## Problem to solve:
Please give back the listing below word for word, without the images.

## Information given:
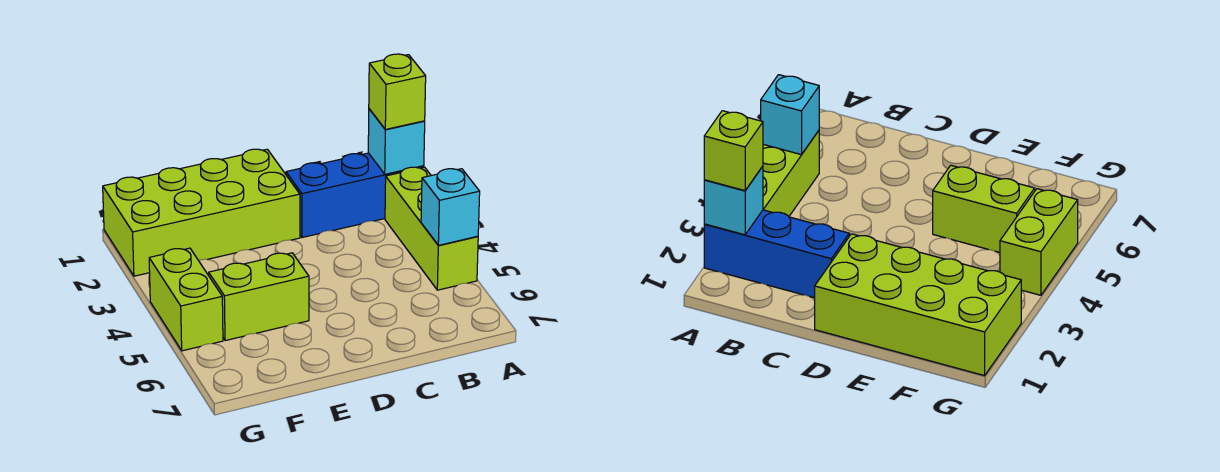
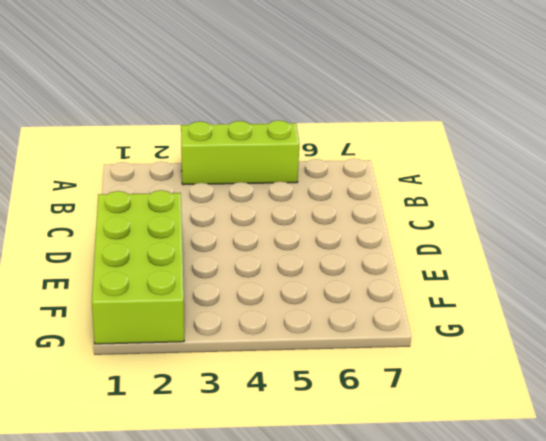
none -> blue brick A2:C2 level 1
none -> lime brick E5:F5 level 1

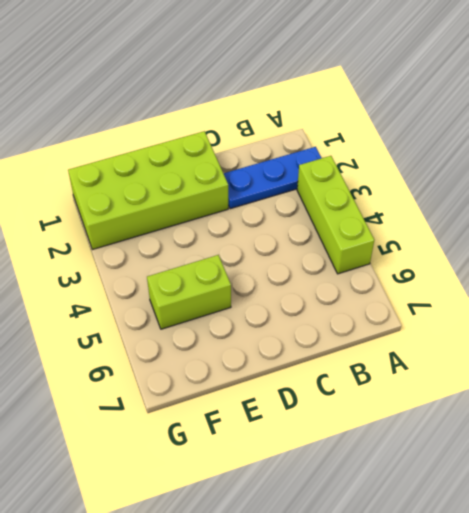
blue plate A2:C2 level 1 -> blue brick A2:C2 level 1
none -> lime brick G4:G5 level 1
none -> cyan brick A2 level 2

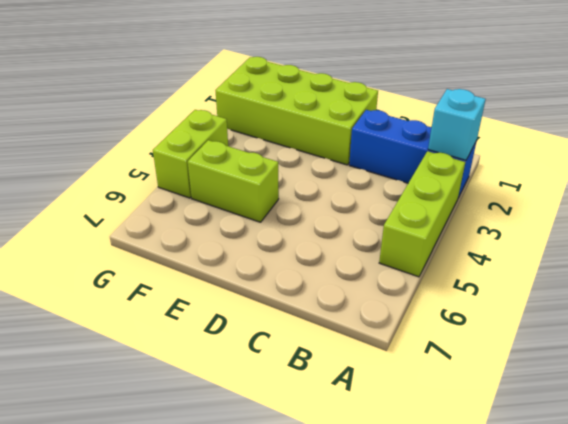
none -> cyan brick A5 level 2
none -> lime brick A2 level 3

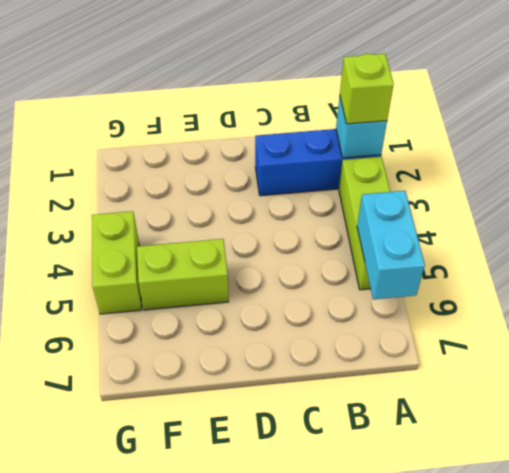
cyan brick A5:A6 level 2 -> cyan brick A5 level 2
none -> lime brick D1:G2 level 1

## Answer to the exercise:
none -> blue brick A2:C2 level 1
none -> lime brick E5:F5 level 1

blue plate A2:C2 level 1 -> blue brick A2:C2 level 1
none -> lime brick G4:G5 level 1
none -> cyan brick A2 level 2

none -> cyan brick A5 level 2
none -> lime brick A2 level 3

cyan brick A5:A6 level 2 -> cyan brick A5 level 2
none -> lime brick D1:G2 level 1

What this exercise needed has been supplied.